▶ Aim of the task:
Look below for the line containing "C9: 1.5nF (SIG5, SIG9) -> none"; from there through the line containing "SW202: button (+3V3, AGND)", both lines included, please set down each line exactly and nothing else.

Data to process START

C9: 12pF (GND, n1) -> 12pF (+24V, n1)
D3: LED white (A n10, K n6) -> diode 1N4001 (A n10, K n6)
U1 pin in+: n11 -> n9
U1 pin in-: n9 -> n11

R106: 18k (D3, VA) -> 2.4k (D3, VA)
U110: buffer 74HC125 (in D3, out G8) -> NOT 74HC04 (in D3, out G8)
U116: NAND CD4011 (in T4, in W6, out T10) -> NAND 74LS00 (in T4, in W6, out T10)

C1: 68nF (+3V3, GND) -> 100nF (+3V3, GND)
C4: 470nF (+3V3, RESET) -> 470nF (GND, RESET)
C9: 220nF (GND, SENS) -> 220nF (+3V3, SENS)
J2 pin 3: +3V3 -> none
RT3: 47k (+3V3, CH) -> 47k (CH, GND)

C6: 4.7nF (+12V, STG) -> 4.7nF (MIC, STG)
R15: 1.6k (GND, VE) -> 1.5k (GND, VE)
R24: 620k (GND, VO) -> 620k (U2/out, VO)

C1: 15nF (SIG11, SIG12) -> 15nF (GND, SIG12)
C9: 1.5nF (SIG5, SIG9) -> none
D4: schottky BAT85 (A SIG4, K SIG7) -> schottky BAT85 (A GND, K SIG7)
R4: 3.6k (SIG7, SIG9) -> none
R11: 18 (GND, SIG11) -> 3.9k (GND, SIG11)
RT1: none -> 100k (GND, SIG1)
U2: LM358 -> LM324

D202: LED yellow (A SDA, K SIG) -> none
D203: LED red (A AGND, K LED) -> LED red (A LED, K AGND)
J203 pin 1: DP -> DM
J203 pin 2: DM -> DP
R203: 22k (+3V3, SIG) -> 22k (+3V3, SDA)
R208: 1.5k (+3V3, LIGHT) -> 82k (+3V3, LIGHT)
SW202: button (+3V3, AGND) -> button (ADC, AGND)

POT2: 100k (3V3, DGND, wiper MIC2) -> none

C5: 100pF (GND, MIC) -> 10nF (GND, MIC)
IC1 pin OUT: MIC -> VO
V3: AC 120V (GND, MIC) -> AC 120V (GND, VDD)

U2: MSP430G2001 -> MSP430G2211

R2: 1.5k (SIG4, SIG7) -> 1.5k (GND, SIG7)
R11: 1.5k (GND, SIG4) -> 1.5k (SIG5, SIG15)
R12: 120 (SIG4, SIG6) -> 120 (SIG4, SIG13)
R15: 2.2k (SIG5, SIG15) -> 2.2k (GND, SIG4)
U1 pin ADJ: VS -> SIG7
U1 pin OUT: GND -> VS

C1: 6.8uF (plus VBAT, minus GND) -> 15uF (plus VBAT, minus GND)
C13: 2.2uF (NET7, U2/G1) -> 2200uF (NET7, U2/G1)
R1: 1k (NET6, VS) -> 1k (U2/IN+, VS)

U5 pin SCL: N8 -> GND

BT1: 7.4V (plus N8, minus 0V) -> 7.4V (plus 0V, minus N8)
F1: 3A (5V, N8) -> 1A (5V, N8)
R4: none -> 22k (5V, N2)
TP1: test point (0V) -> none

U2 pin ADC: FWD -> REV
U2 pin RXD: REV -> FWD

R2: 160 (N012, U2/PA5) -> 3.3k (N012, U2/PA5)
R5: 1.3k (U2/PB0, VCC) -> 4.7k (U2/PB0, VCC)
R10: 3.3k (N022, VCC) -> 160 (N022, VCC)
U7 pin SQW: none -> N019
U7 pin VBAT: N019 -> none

Data to process END

▶ Answer to this exercise:
C9: 1.5nF (SIG5, SIG9) -> none
D4: schottky BAT85 (A SIG4, K SIG7) -> schottky BAT85 (A GND, K SIG7)
R4: 3.6k (SIG7, SIG9) -> none
R11: 18 (GND, SIG11) -> 3.9k (GND, SIG11)
RT1: none -> 100k (GND, SIG1)
U2: LM358 -> LM324

D202: LED yellow (A SDA, K SIG) -> none
D203: LED red (A AGND, K LED) -> LED red (A LED, K AGND)
J203 pin 1: DP -> DM
J203 pin 2: DM -> DP
R203: 22k (+3V3, SIG) -> 22k (+3V3, SDA)
R208: 1.5k (+3V3, LIGHT) -> 82k (+3V3, LIGHT)
SW202: button (+3V3, AGND) -> button (ADC, AGND)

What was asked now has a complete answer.